_Task goal_
Restate every record that follows, keeping it exact.

_Provided data_
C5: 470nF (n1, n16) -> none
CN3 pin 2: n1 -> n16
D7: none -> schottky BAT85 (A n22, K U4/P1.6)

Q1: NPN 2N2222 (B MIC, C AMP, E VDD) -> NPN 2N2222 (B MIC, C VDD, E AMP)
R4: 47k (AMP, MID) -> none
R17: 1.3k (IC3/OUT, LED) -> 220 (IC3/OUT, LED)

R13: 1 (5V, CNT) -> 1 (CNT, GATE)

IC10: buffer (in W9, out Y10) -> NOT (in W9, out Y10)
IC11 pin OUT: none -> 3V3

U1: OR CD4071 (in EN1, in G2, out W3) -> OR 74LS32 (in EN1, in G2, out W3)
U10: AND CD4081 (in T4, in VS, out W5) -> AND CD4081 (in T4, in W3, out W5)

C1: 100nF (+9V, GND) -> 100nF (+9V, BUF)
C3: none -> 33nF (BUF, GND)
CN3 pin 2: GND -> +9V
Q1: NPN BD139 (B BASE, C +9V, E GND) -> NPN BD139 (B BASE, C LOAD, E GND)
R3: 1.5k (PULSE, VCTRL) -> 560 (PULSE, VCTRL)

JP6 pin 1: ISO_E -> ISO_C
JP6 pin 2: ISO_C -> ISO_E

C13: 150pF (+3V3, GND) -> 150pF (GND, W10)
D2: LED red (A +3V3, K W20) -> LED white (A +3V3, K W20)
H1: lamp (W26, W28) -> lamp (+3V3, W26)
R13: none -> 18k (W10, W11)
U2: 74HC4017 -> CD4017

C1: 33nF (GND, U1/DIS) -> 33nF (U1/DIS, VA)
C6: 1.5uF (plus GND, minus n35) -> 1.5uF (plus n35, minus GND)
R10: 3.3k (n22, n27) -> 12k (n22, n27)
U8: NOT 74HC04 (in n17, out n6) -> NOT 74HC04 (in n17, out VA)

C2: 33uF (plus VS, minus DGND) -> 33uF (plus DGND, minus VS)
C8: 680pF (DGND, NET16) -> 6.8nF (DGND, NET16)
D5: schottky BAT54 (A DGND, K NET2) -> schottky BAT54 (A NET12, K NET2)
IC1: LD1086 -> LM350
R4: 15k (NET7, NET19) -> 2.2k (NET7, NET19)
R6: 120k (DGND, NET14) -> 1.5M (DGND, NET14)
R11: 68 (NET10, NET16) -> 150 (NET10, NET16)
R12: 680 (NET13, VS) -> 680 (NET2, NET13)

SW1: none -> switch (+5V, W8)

_Answer section_
C5: 470nF (n1, n16) -> none
CN3 pin 2: n1 -> n16
D7: none -> schottky BAT85 (A n22, K U4/P1.6)

Q1: NPN 2N2222 (B MIC, C AMP, E VDD) -> NPN 2N2222 (B MIC, C VDD, E AMP)
R4: 47k (AMP, MID) -> none
R17: 1.3k (IC3/OUT, LED) -> 220 (IC3/OUT, LED)

R13: 1 (5V, CNT) -> 1 (CNT, GATE)

IC10: buffer (in W9, out Y10) -> NOT (in W9, out Y10)
IC11 pin OUT: none -> 3V3

U1: OR CD4071 (in EN1, in G2, out W3) -> OR 74LS32 (in EN1, in G2, out W3)
U10: AND CD4081 (in T4, in VS, out W5) -> AND CD4081 (in T4, in W3, out W5)

C1: 100nF (+9V, GND) -> 100nF (+9V, BUF)
C3: none -> 33nF (BUF, GND)
CN3 pin 2: GND -> +9V
Q1: NPN BD139 (B BASE, C +9V, E GND) -> NPN BD139 (B BASE, C LOAD, E GND)
R3: 1.5k (PULSE, VCTRL) -> 560 (PULSE, VCTRL)

JP6 pin 1: ISO_E -> ISO_C
JP6 pin 2: ISO_C -> ISO_E

C13: 150pF (+3V3, GND) -> 150pF (GND, W10)
D2: LED red (A +3V3, K W20) -> LED white (A +3V3, K W20)
H1: lamp (W26, W28) -> lamp (+3V3, W26)
R13: none -> 18k (W10, W11)
U2: 74HC4017 -> CD4017

C1: 33nF (GND, U1/DIS) -> 33nF (U1/DIS, VA)
C6: 1.5uF (plus GND, minus n35) -> 1.5uF (plus n35, minus GND)
R10: 3.3k (n22, n27) -> 12k (n22, n27)
U8: NOT 74HC04 (in n17, out n6) -> NOT 74HC04 (in n17, out VA)

C2: 33uF (plus VS, minus DGND) -> 33uF (plus DGND, minus VS)
C8: 680pF (DGND, NET16) -> 6.8nF (DGND, NET16)
D5: schottky BAT54 (A DGND, K NET2) -> schottky BAT54 (A NET12, K NET2)
IC1: LD1086 -> LM350
R4: 15k (NET7, NET19) -> 2.2k (NET7, NET19)
R6: 120k (DGND, NET14) -> 1.5M (DGND, NET14)
R11: 68 (NET10, NET16) -> 150 (NET10, NET16)
R12: 680 (NET13, VS) -> 680 (NET2, NET13)

SW1: none -> switch (+5V, W8)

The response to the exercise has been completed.